The request =>
Copy out the items below, reproducing the stretch from the line containing "1.50 meters." through the line containing "This screenshot has height=384, width=512." exactly, and nothing else.

Material provided =>
◆ ◆ ◆ ◆

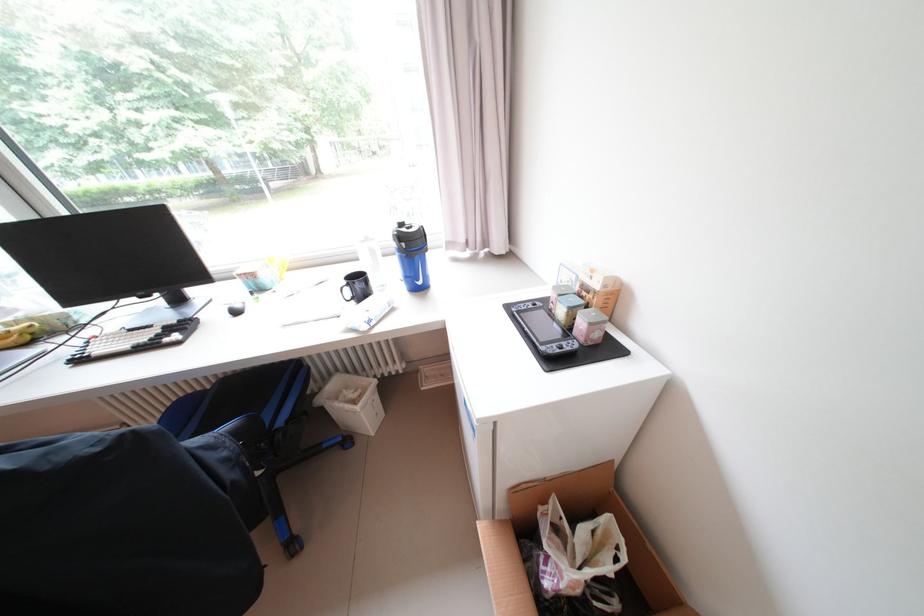
Image resolution: width=924 pixels, height=616 pixels. I want to click on black mug handle, so click(x=346, y=289).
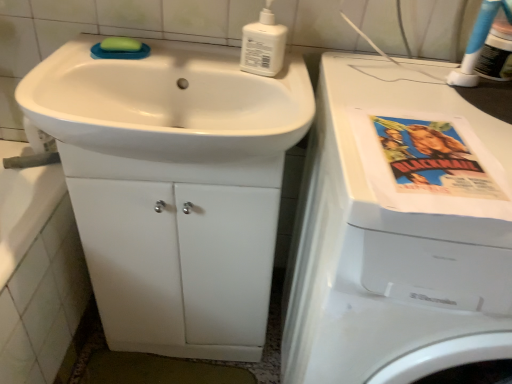
What are the coordinates of `vacant area that lies to the right of green matte soap at upper left` in the screenshot? It's located at (184, 57).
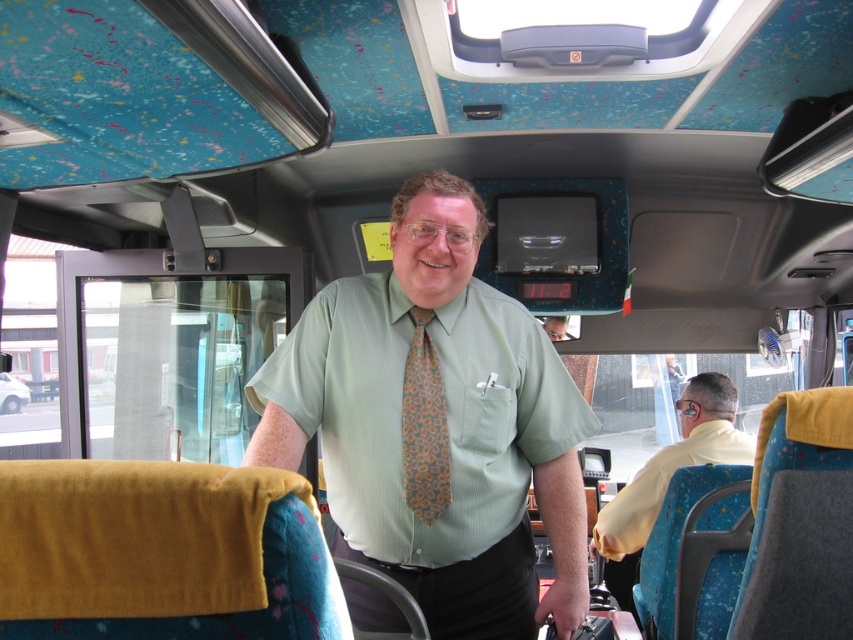
Is green textured shirt at center further to camera compared to yellow shirt at right?

No.

This screenshot has height=640, width=853. What do you see at coordinates (436, 426) in the screenshot?
I see `green textured shirt at center` at bounding box center [436, 426].

At what (x,y) coordinates should I click in order to perform the action: click on green textured shirt at center. Please return your answer as a coordinate pair (x, y). Looking at the image, I should click on (436, 426).

Does green textured shirt at center lie behind orange patterned tie at center?

That is False.

Who is positioned more to the left, green textured shirt at center or orange patterned tie at center?

Positioned to the left is orange patterned tie at center.

Who is more distant from viewer, (440, 282) or (404, 451)?

Point (440, 282)

Locate an element on the screen. Image resolution: width=853 pixels, height=640 pixels. green textured shirt at center is located at coordinates (436, 426).

Between yellow shirt at right and orange patterned tie at center, which one appears on the left side from the viewer's perspective?

From the viewer's perspective, orange patterned tie at center appears more on the left side.

Who is positioned more to the right, yellow shirt at right or orange patterned tie at center?

yellow shirt at right

Between point (650, 516) and point (410, 433), which one is positioned behind?

The point (650, 516) is behind.

Find the location of a particular element. yellow shirt at right is located at coordinates (674, 464).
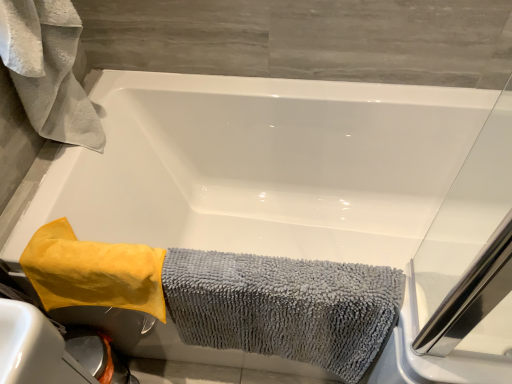
Question: Looking at their shapes, would you say white fluffy towel at upper left, which appears as the 1th bath towel when viewed from the left, is wider or thinner than yellow microfiber towel at lower left, which ranks as the second bath towel in right-to-left order?

Choices:
 (A) wide
 (B) thin

Answer: (A)

Question: From the image's perspective, is white fluffy towel at upper left, which appears as the 1th bath towel when viewed from the left, located above or below yellow microfiber towel at lower left, which ranks as the second bath towel in right-to-left order?

Choices:
 (A) above
 (B) below

Answer: (A)

Question: Which object is the farthest from the yellow microfiber towel at lower left, which ranks as the second bath towel in right-to-left order?

Choices:
 (A) gray microfiber towel at lower left, which is the third bath towel from left to right
 (B) white fluffy towel at upper left, which is the 3th bath towel in right-to-left order

Answer: (B)

Question: Estimate the real-world distances between objects in this image. Which object is farther from the white fluffy towel at upper left, which appears as the 1th bath towel when viewed from the left?

Choices:
 (A) gray microfiber towel at lower left, positioned as the 1th bath towel in right-to-left order
 (B) yellow microfiber towel at lower left, the second bath towel viewed from the left

Answer: (A)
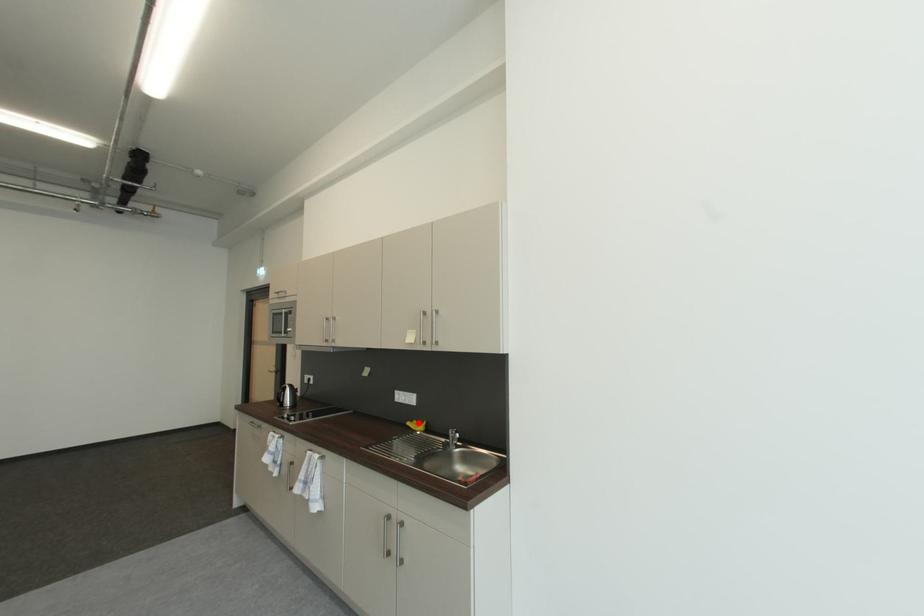
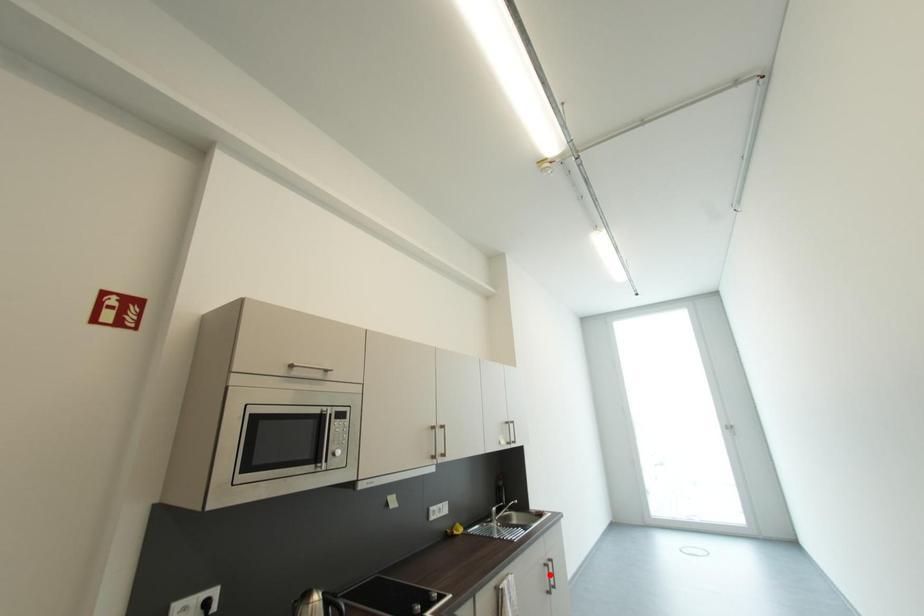
I am providing you with two images of the same scene from different viewpoints. A red point is marked on the first image and another point is marked on the second image. Do the highlighted points in image1 and image2 indicate the same real-world spot?

No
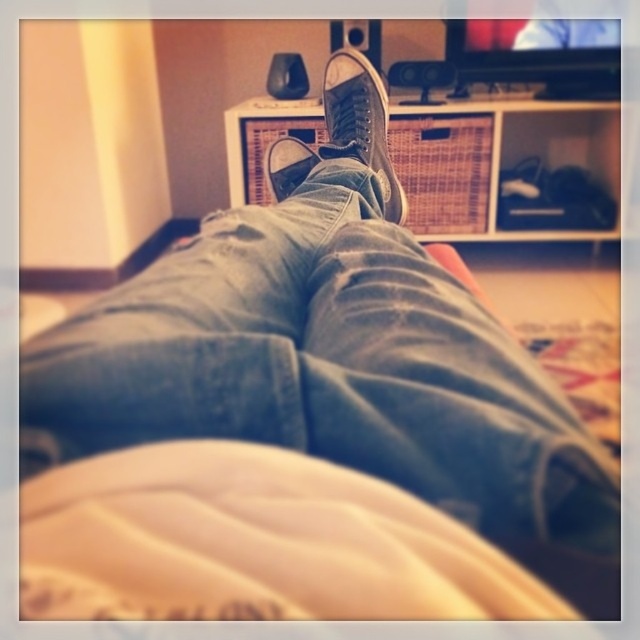
Is woven wood cabinet at upper center smaller than matte black shoe at center?

No.

Is woven wood cabinet at upper center positioned before matte black shoe at center?

No, woven wood cabinet at upper center is behind matte black shoe at center.

Between point (609, 138) and point (308, 157), which one is positioned behind?

Point (609, 138)

At what (x,y) coordinates should I click in order to perform the action: click on woven wood cabinet at upper center. Please return your answer as a coordinate pair (x, y). This screenshot has height=640, width=640. Looking at the image, I should click on (502, 168).

Does point (445, 156) lie in front of point (381, 140)?

No, (445, 156) is behind (381, 140).

Which is below, woven wood cabinet at upper center or matte black sneaker at center?

matte black sneaker at center is below.

Image resolution: width=640 pixels, height=640 pixels. Identify the location of woven wood cabinet at upper center. (502, 168).

Between matte black sneaker at center and matte black shoe at center, which one appears on the right side from the viewer's perspective?

matte black sneaker at center

What do you see at coordinates (358, 122) in the screenshot? I see `matte black sneaker at center` at bounding box center [358, 122].

Find the location of a particular element. matte black sneaker at center is located at coordinates point(358,122).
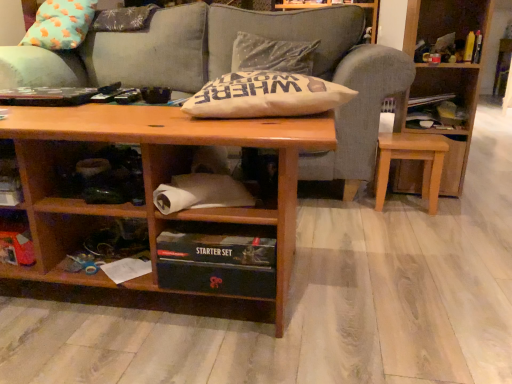
Question: From a real-world perspective, does white cotton pillow at center sit lower than light brown wooden stool at lower right?

Choices:
 (A) yes
 (B) no

Answer: (B)

Question: Can you confirm if white cotton pillow at center is positioned to the left of light brown wooden stool at lower right?

Choices:
 (A) yes
 (B) no

Answer: (A)

Question: Does white cotton pillow at center lie in front of light brown wooden stool at lower right?

Choices:
 (A) no
 (B) yes

Answer: (B)

Question: Is light brown wooden stool at lower right located within white cotton pillow at center?

Choices:
 (A) no
 (B) yes

Answer: (A)

Question: Is light brown wooden stool at lower right at the back of white cotton pillow at center?

Choices:
 (A) yes
 (B) no

Answer: (B)

Question: Can you see white cotton pillow at center touching light brown wooden stool at lower right?

Choices:
 (A) yes
 (B) no

Answer: (B)

Question: From a real-world perspective, is white cotton pillow at center on matte cardboard paper at lower center, the 1th cabinet from the top?

Choices:
 (A) yes
 (B) no

Answer: (A)

Question: Is white cotton pillow at center to the left of matte cardboard paper at lower center, the 1th cabinet from the top, from the viewer's perspective?

Choices:
 (A) yes
 (B) no

Answer: (B)

Question: Can you confirm if white cotton pillow at center is taller than matte cardboard paper at lower center, arranged as the 2th cabinet when ordered from the bottom?

Choices:
 (A) no
 (B) yes

Answer: (B)

Question: From the image's perspective, is white cotton pillow at center on matte cardboard paper at lower center, arranged as the 2th cabinet when ordered from the bottom?

Choices:
 (A) yes
 (B) no

Answer: (A)

Question: Is white cotton pillow at center positioned with its back to matte cardboard paper at lower center, the 1th cabinet from the top?

Choices:
 (A) yes
 (B) no

Answer: (B)

Question: Is the position of white cotton pillow at center less distant than that of matte cardboard paper at lower center, arranged as the 2th cabinet when ordered from the bottom?

Choices:
 (A) no
 (B) yes

Answer: (A)

Question: Is wooden box at lower left positioned behind black cardboard box at lower center, arranged as the 1th cabinet when ordered from the bottom?

Choices:
 (A) yes
 (B) no

Answer: (A)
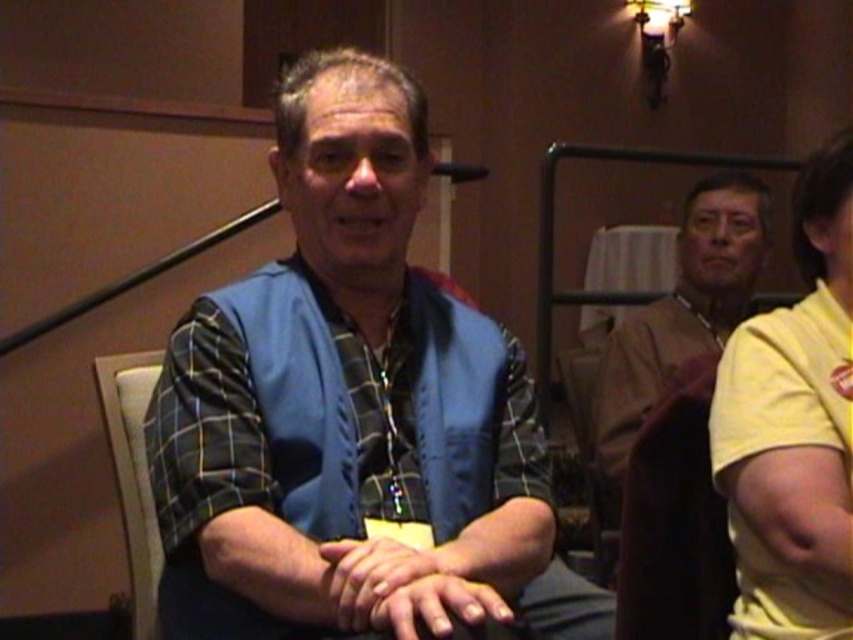
Question: Which point is farther to the camera?

Choices:
 (A) brown leather jacket at upper right
 (B) blue fabric vest at center

Answer: (A)

Question: Is blue fabric vest at center above light beige fabric chair at lower left?

Choices:
 (A) no
 (B) yes

Answer: (B)

Question: Based on their relative distances, which object is nearer to the blue fabric vest at center?

Choices:
 (A) light beige fabric chair at lower left
 (B) yellow matte shirt at right
 (C) brown leather jacket at upper right

Answer: (B)

Question: Does blue fabric vest at center appear on the left side of brown leather jacket at upper right?

Choices:
 (A) yes
 (B) no

Answer: (A)

Question: Among these points, which one is nearest to the camera?

Choices:
 (A) (734, 253)
 (B) (149, 600)

Answer: (B)

Question: Is yellow matte shirt at right to the right of light beige fabric chair at lower left from the viewer's perspective?

Choices:
 (A) yes
 (B) no

Answer: (A)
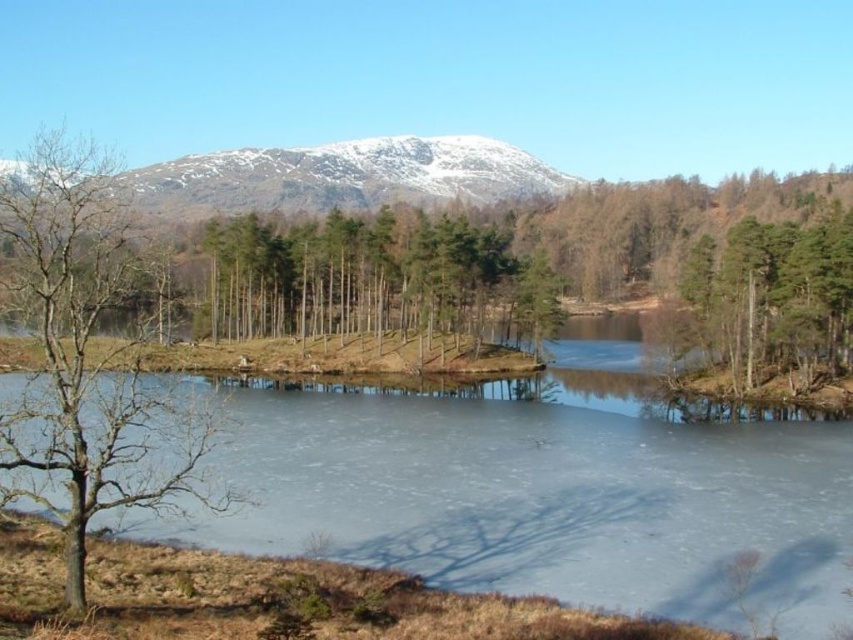
Question: Is bare wood tree at left above brown textured tree at right?

Choices:
 (A) yes
 (B) no

Answer: (A)

Question: Which is nearer to the brown textured tree at right?

Choices:
 (A) bare wood tree at left
 (B) frozen ice at center

Answer: (B)

Question: Where is bare wood tree at left located in relation to brown textured tree at right in the image?

Choices:
 (A) above
 (B) below

Answer: (A)

Question: Which point is farther from the camera taking this photo?

Choices:
 (A) coord(436,579)
 (B) coord(91,180)
 (C) coord(775,365)

Answer: (C)

Question: Can you confirm if frozen ice at center is positioned to the right of brown textured tree at right?

Choices:
 (A) yes
 (B) no

Answer: (B)

Question: Which of the following is the farthest from the observer?

Choices:
 (A) (469, 470)
 (B) (705, 269)
 (C) (86, 333)

Answer: (B)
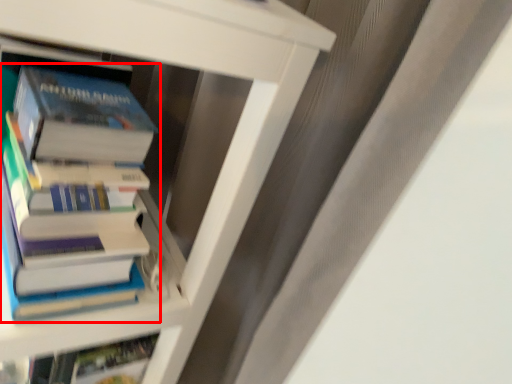
Question: In this image, where is book (annotated by the red box) located relative to book?

Choices:
 (A) left
 (B) right

Answer: (B)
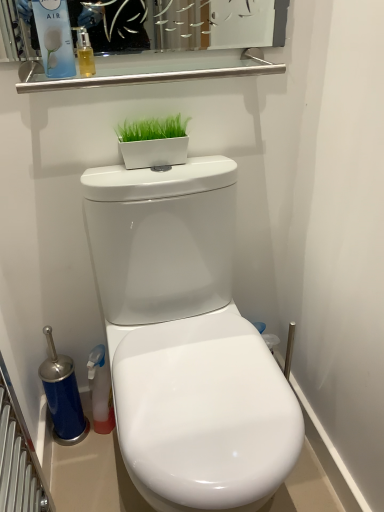
Question: Can you confirm if satin nickel bar at upper center is positioned to the left of translucent amber liquid at upper left?

Choices:
 (A) no
 (B) yes

Answer: (A)

Question: Is satin nickel bar at upper center with translucent amber liquid at upper left?

Choices:
 (A) no
 (B) yes

Answer: (A)

Question: From a real-world perspective, is satin nickel bar at upper center located beneath translucent amber liquid at upper left?

Choices:
 (A) yes
 (B) no

Answer: (A)

Question: Considering the relative sizes of satin nickel bar at upper center and translucent amber liquid at upper left in the image provided, is satin nickel bar at upper center wider than translucent amber liquid at upper left?

Choices:
 (A) yes
 (B) no

Answer: (A)

Question: Is satin nickel bar at upper center outside of translucent amber liquid at upper left?

Choices:
 (A) yes
 (B) no

Answer: (A)

Question: Would you consider satin nickel bar at upper center to be distant from translucent amber liquid at upper left?

Choices:
 (A) yes
 (B) no

Answer: (B)

Question: From a real-world perspective, is white glossy flowerpot at upper center positioned over satin nickel bar at upper center based on gravity?

Choices:
 (A) no
 (B) yes

Answer: (A)

Question: From a real-world perspective, is white glossy flowerpot at upper center physically below satin nickel bar at upper center?

Choices:
 (A) yes
 (B) no

Answer: (A)

Question: Considering the relative sizes of white glossy flowerpot at upper center and satin nickel bar at upper center in the image provided, is white glossy flowerpot at upper center bigger than satin nickel bar at upper center?

Choices:
 (A) no
 (B) yes

Answer: (A)

Question: Does white glossy flowerpot at upper center turn towards satin nickel bar at upper center?

Choices:
 (A) no
 (B) yes

Answer: (A)

Question: Does white glossy flowerpot at upper center come behind satin nickel bar at upper center?

Choices:
 (A) no
 (B) yes

Answer: (B)

Question: Considering the relative sizes of white glossy flowerpot at upper center and satin nickel bar at upper center in the image provided, is white glossy flowerpot at upper center shorter than satin nickel bar at upper center?

Choices:
 (A) yes
 (B) no

Answer: (B)

Question: Is matte blue air freshener at upper left taller than translucent amber liquid at upper left?

Choices:
 (A) yes
 (B) no

Answer: (A)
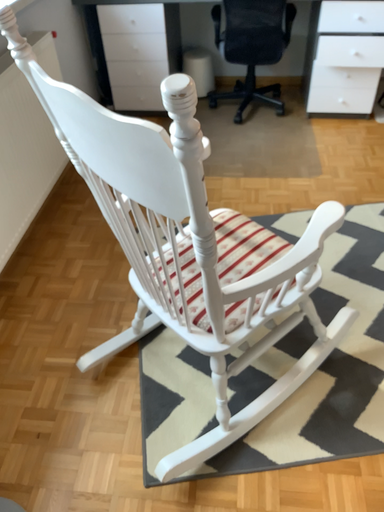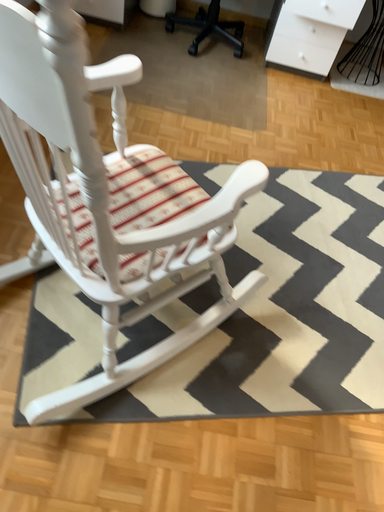
Question: Which way did the camera rotate in the video?

Choices:
 (A) rotated upward
 (B) rotated downward

Answer: (B)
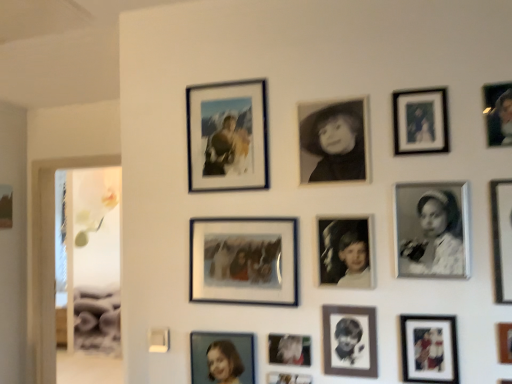
Where is `metallic silver photo frame at lower center, acting as the fifth picture frame starting from the back`? metallic silver photo frame at lower center, acting as the fifth picture frame starting from the back is located at coordinates (289, 349).

How much space does metallic silver picture frame at right, which ranks as the 14th picture frame in back-to-front order, occupy horizontally?

metallic silver picture frame at right, which ranks as the 14th picture frame in back-to-front order, is 1.07 inches wide.

Measure the distance between point (x=357, y=150) and camera.

1.50 meters.

This screenshot has height=384, width=512. What are the coordinates of `matte black photo frame at upper right, which is the 10th picture frame from left to right` in the screenshot? It's located at (420, 121).

Where is `black paper portrait at center, the 6th picture frame in the right-to-left sequence`? black paper portrait at center, the 6th picture frame in the right-to-left sequence is located at coordinates click(350, 341).

Does point (438, 261) appear closer or farther from the camera than point (408, 372)?

Point (438, 261) appears to be closer to the viewer than point (408, 372).

Choose the correct answer: Is black matte photo frame at center-right, which ranks as the 3th picture frame in right-to-left order, inside matte black photo frame at lower right, placed as the 3th picture frame when sorted from front to back, or outside it?

black matte photo frame at center-right, which ranks as the 3th picture frame in right-to-left order, is located beyond the bounds of matte black photo frame at lower right, placed as the 3th picture frame when sorted from front to back.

◆ ◆ ◆ ◆

The solution =>
1.50 meters.

This screenshot has height=384, width=512. What are the coordinates of `matte black photo frame at upper right, which is the 10th picture frame from left to right` in the screenshot? It's located at (420, 121).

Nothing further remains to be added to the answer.